The full listing, returned exactly and free of pictures, is the expected answer.

══ Provided material

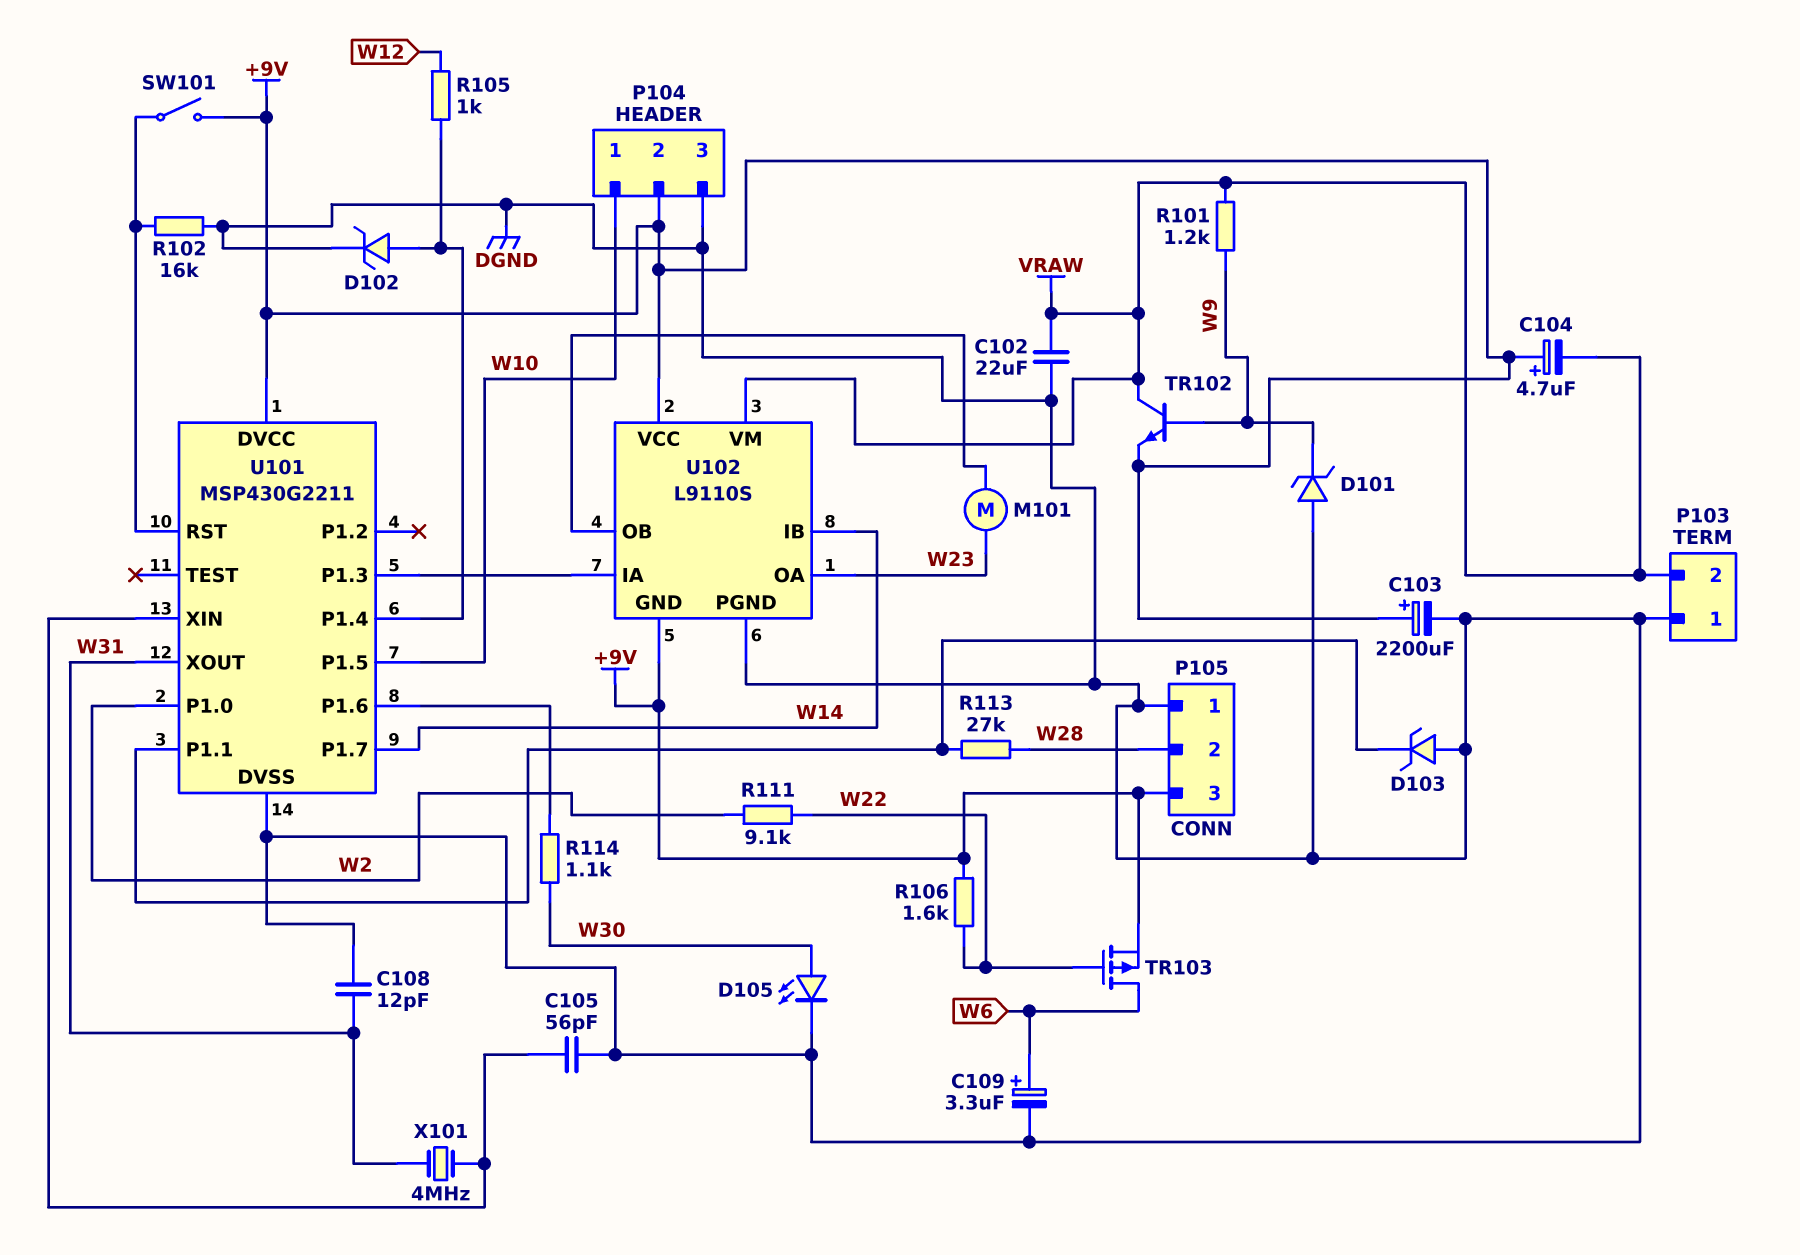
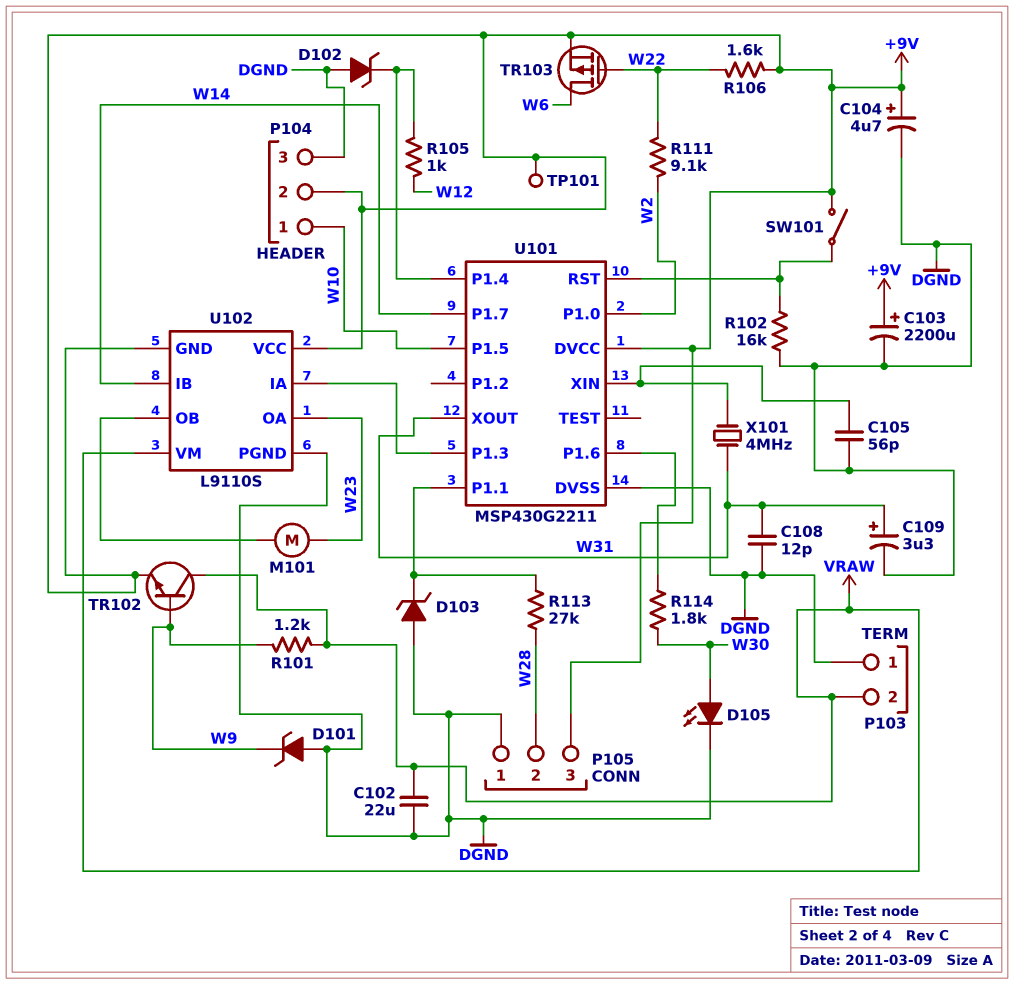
C104: 4.7uF (plus +9V, minus VRAW) -> 4.7uF (plus +9V, minus DGND)
C109: 3.3uF (plus W6, minus DGND) -> 3.3uF (plus W31, minus DGND)
D102: zener (A U101/P1.4, K DGND) -> zener (A DGND, K U101/P1.4)
R114: 1.1k (U101/P1.6, W30) -> 1.8k (U101/P1.6, W30)
TP101: none -> test point (+9V)

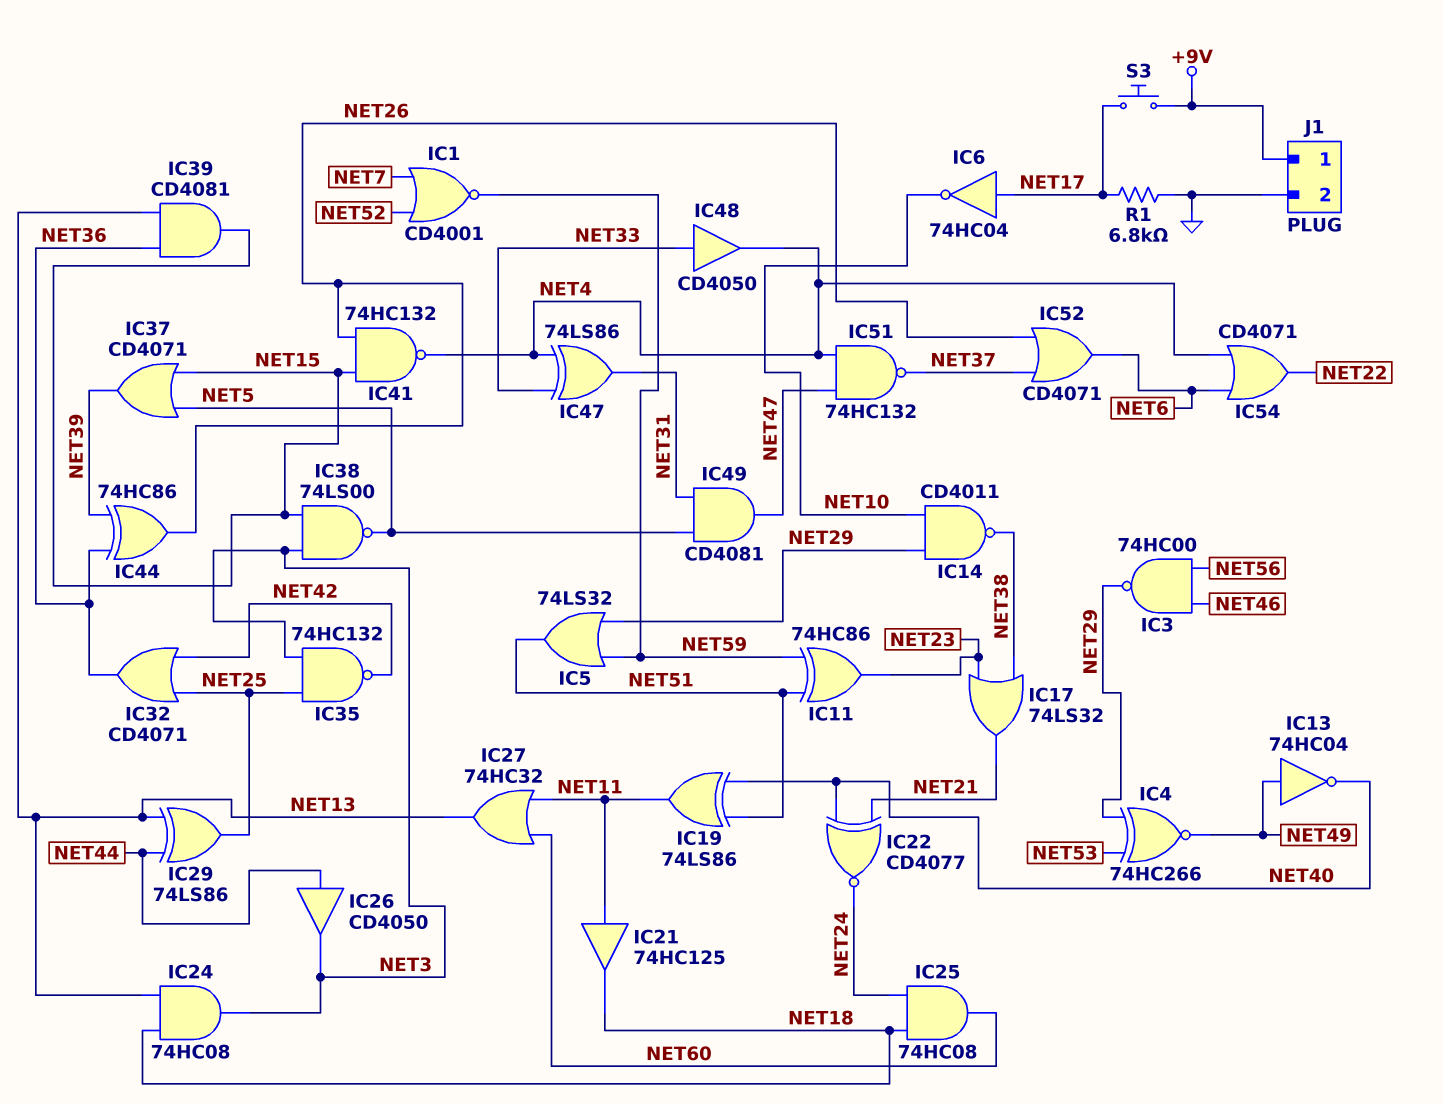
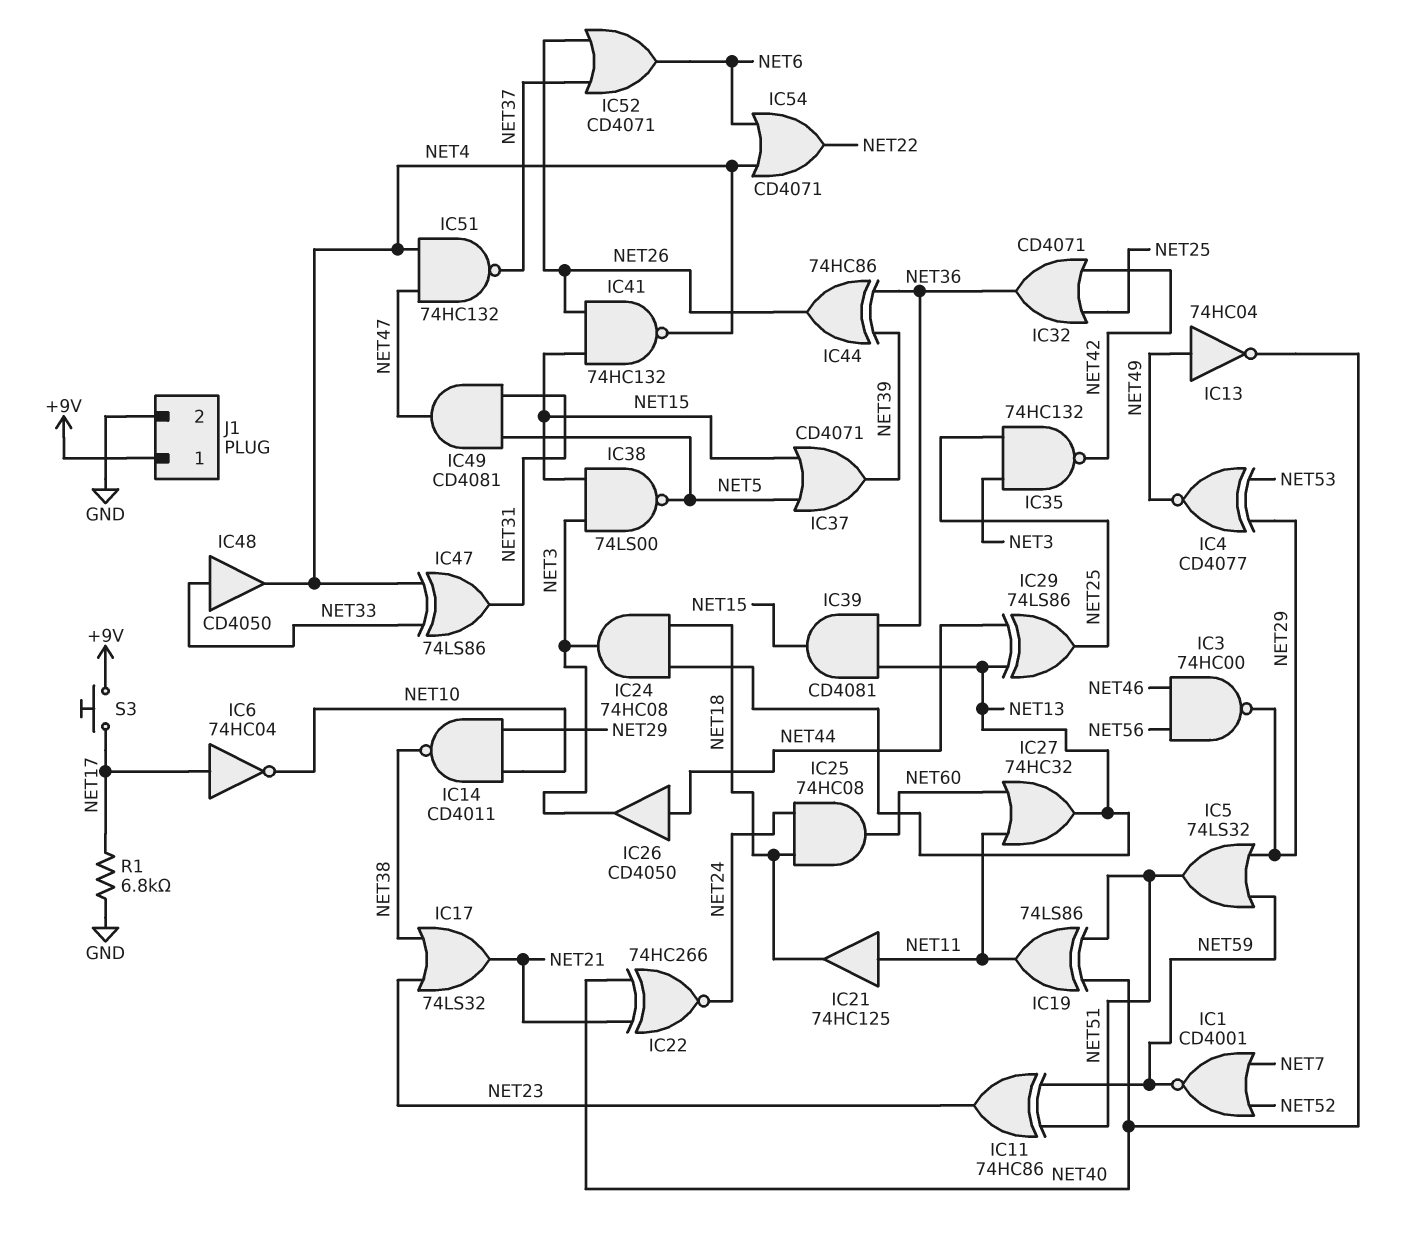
IC4: XNOR 74HC266 (in NET29, in NET53, out NET49) -> XNOR CD4077 (in NET29, in NET53, out NET49)
IC22: XNOR CD4077 (in NET21, in NET40, out NET24) -> XNOR 74HC266 (in NET21, in NET40, out NET24)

════

Answer for the task:
C104: 4.7uF (plus +9V, minus VRAW) -> 4.7uF (plus +9V, minus DGND)
C109: 3.3uF (plus W6, minus DGND) -> 3.3uF (plus W31, minus DGND)
D102: zener (A U101/P1.4, K DGND) -> zener (A DGND, K U101/P1.4)
R114: 1.1k (U101/P1.6, W30) -> 1.8k (U101/P1.6, W30)
TP101: none -> test point (+9V)

IC4: XNOR 74HC266 (in NET29, in NET53, out NET49) -> XNOR CD4077 (in NET29, in NET53, out NET49)
IC22: XNOR CD4077 (in NET21, in NET40, out NET24) -> XNOR 74HC266 (in NET21, in NET40, out NET24)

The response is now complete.